■ The data:
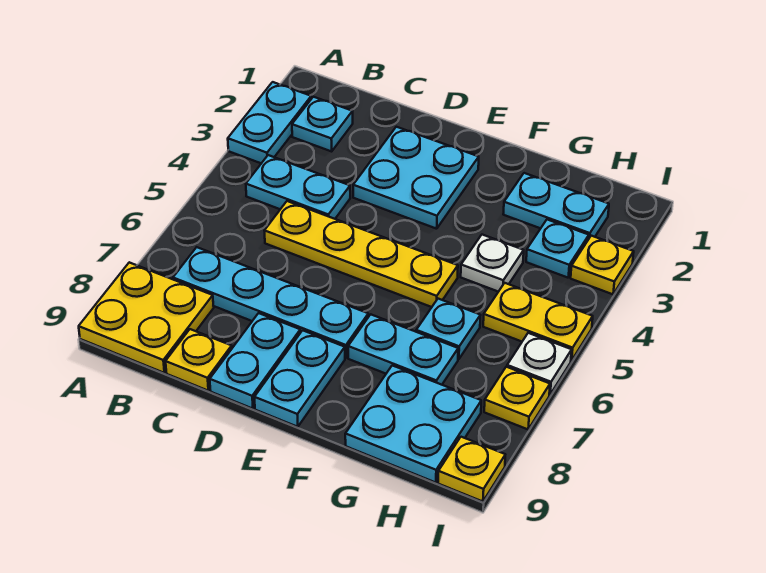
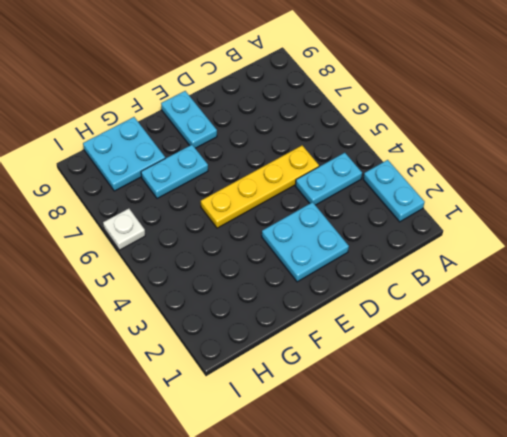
none -> yellow plate A8:B9 level 1
none -> cyan plate B2 level 1
none -> cyan plate B7:E7 level 1

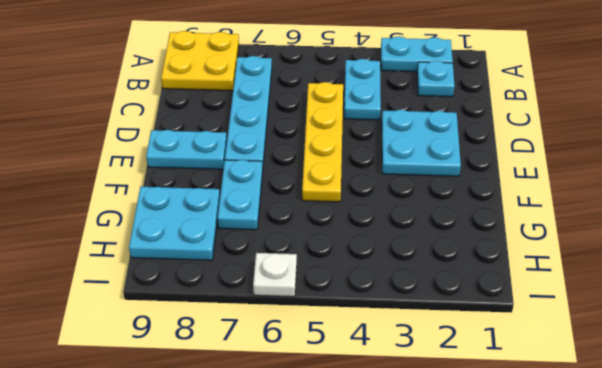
none -> yellow plate C9 level 1
none -> cyan plate D8:D9 level 1
none -> cyan plate G2:H2 level 1

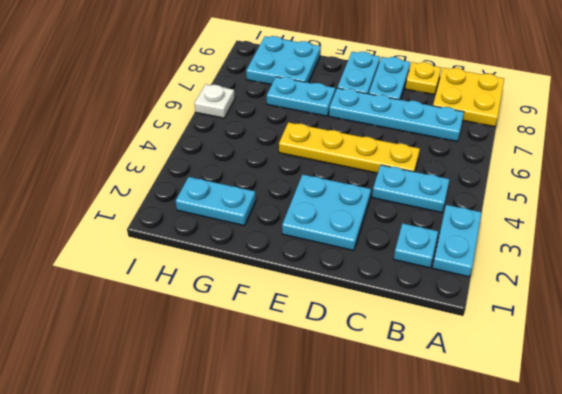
none -> white plate G4 level 1
none -> cyan plate G6 level 1
none -> cyan plate H3 level 1

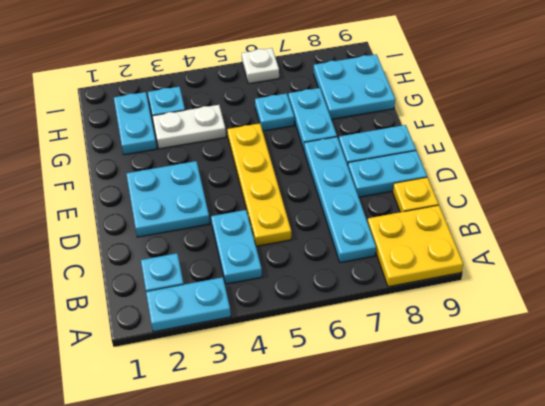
white plate G3:G4 level 1 -> white plate G4 level 1
none -> yellow plate H5:I5 level 1
none -> yellow plate I3 level 1
none -> yellow plate I7 level 1

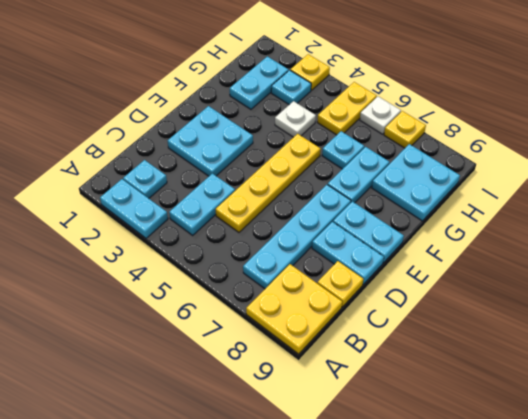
none -> yellow plate I9 level 1

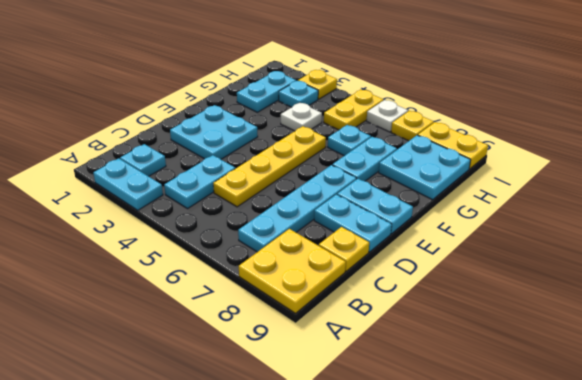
yellow plate I8:I9 level 1 -> yellow plate I9 level 1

■ What the task requires:
Without the pictures, repeat exactly the lines running from the line containing "none -> yellow plate I7 level 1" through the end of the data, both ends included.

■ Problem solution:
none -> yellow plate I7 level 1

none -> yellow plate I9 level 1

yellow plate I8:I9 level 1 -> yellow plate I9 level 1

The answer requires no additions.